_About this exercise_
The lines to copy are those in the listing that hold the word "turquoise".

_Provided data_
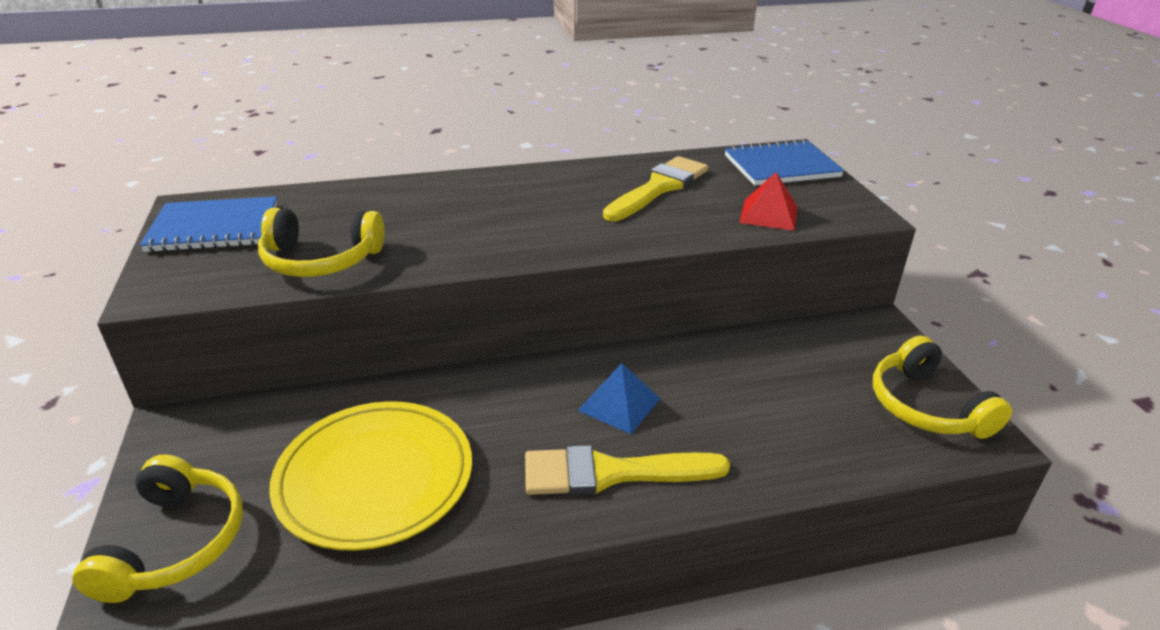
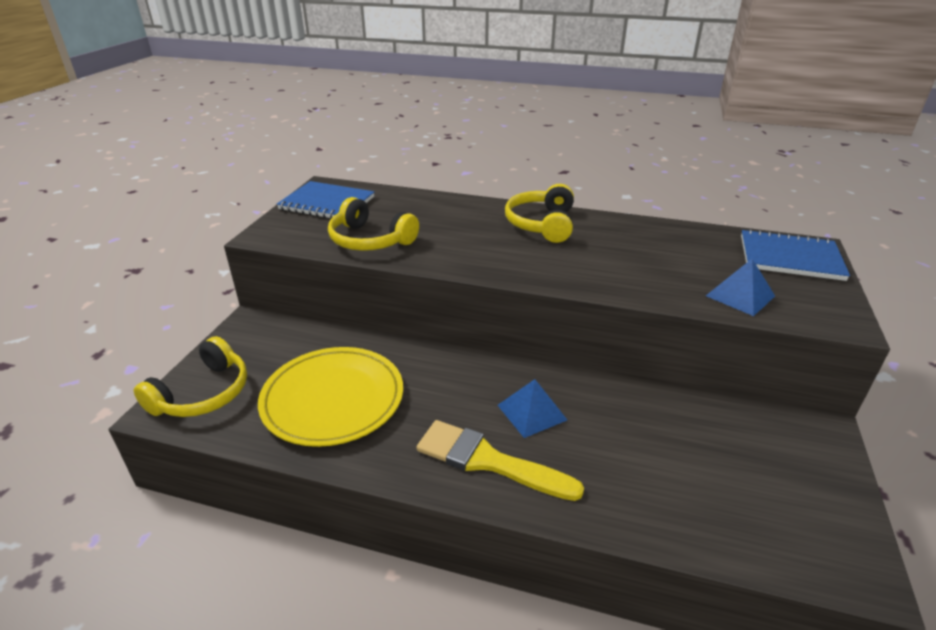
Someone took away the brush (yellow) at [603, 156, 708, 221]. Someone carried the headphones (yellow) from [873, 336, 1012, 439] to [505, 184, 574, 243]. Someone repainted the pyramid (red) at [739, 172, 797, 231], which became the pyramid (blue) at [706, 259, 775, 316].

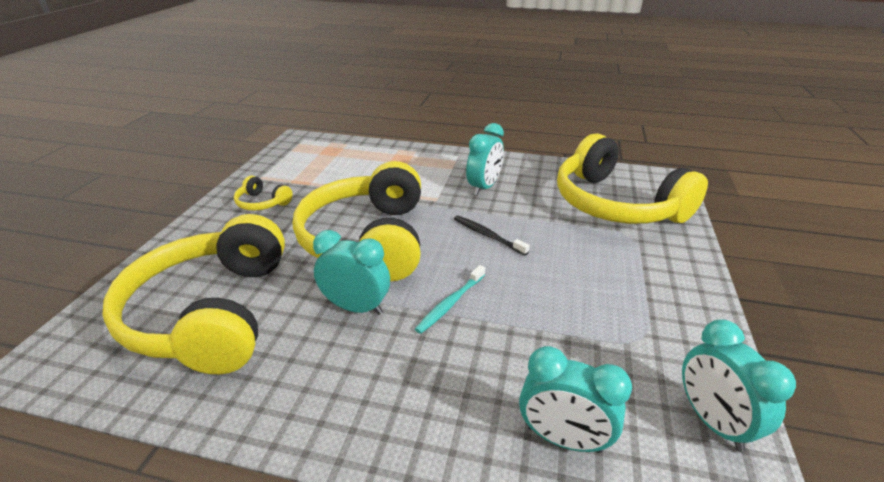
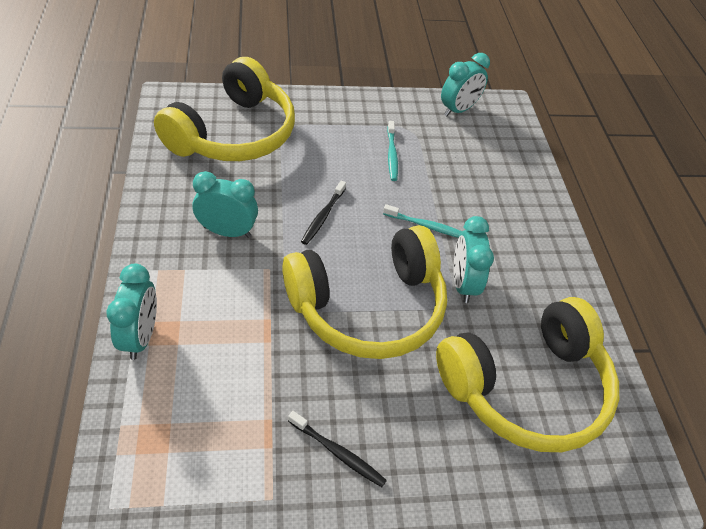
Someone put down the toothbrush (turquoise) at [387, 121, 398, 181]. Someone carried the clock (turquoise) from [519, 346, 632, 453] to [106, 264, 157, 360]. Someone swapped the headphones (yellow) at [234, 176, 293, 211] for the toothbrush (black) at [288, 411, 387, 487].

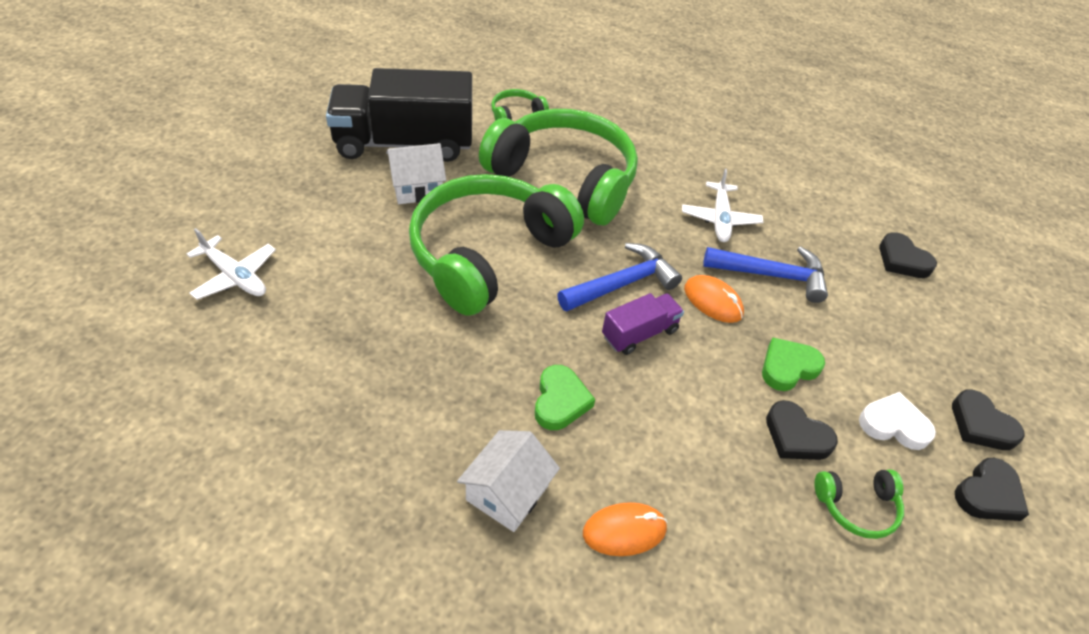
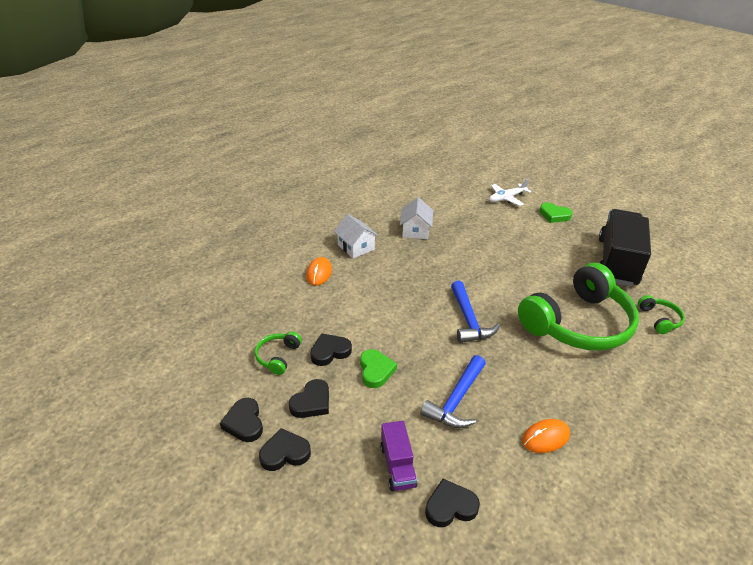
Someone took away the headphones (green) at [409, 174, 584, 316]. Someone took away the plane (white) at [682, 169, 763, 242]. Someone carried the house (white) from [386, 143, 446, 204] to [400, 197, 433, 239]. Someone carried the heart (green) from [535, 365, 595, 430] to [540, 203, 573, 223]. Someone carried the truck (purple) from [602, 293, 684, 355] to [380, 421, 418, 491]. Someone carried the mouse (orange) from [684, 275, 744, 323] to [522, 419, 570, 453]. Someone repainted the heart (white) at [859, 392, 936, 450], which became the heart (black) at [289, 379, 329, 418].

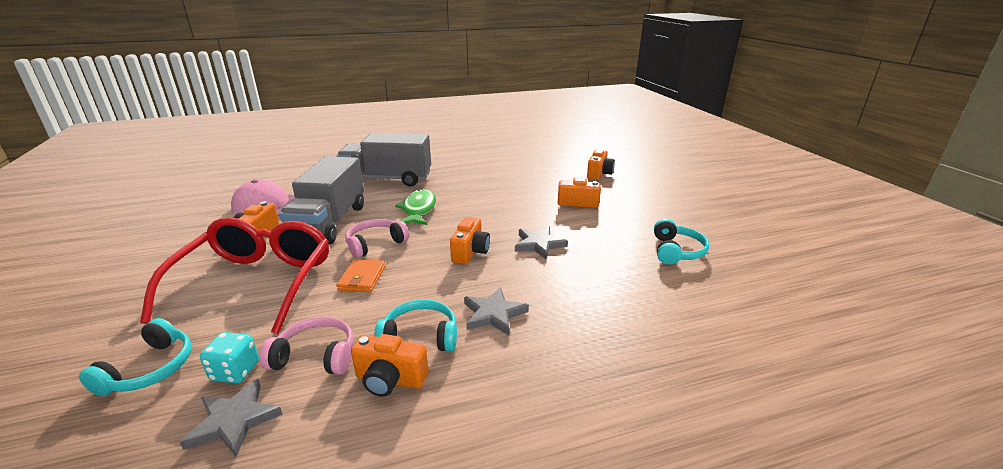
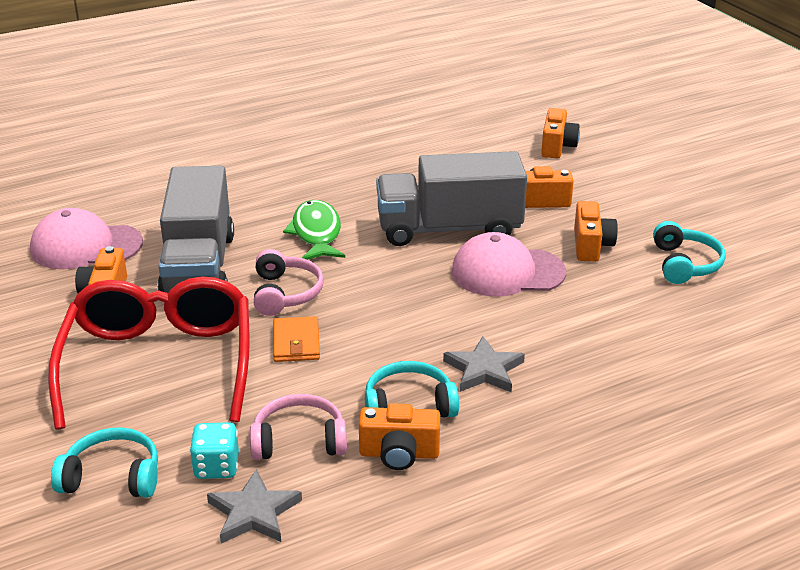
Someone carried the truck (grey) from [337, 133, 431, 187] to [376, 151, 527, 246]. Someone carried the camera (orange) from [450, 217, 490, 264] to [574, 201, 618, 262]. Someone swapped the star (grey) at [515, 227, 568, 259] for the cap (pink) at [451, 232, 566, 297]. Someone rotated the headphones (turquoise) at [79, 318, 192, 396] by 90 degrees counterclockwise. Someone rotated the headphones (pink) at [346, 219, 409, 258] by 135 degrees clockwise.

_Solved exercise_
Someone put down the toothbrush (turquoise) at [387, 121, 398, 181]. Someone carried the clock (turquoise) from [519, 346, 632, 453] to [106, 264, 157, 360]. Someone swapped the headphones (yellow) at [234, 176, 293, 211] for the toothbrush (black) at [288, 411, 387, 487].
Someone carried the truck (grey) from [337, 133, 431, 187] to [376, 151, 527, 246]. Someone carried the camera (orange) from [450, 217, 490, 264] to [574, 201, 618, 262]. Someone swapped the star (grey) at [515, 227, 568, 259] for the cap (pink) at [451, 232, 566, 297]. Someone rotated the headphones (turquoise) at [79, 318, 192, 396] by 90 degrees counterclockwise. Someone rotated the headphones (pink) at [346, 219, 409, 258] by 135 degrees clockwise.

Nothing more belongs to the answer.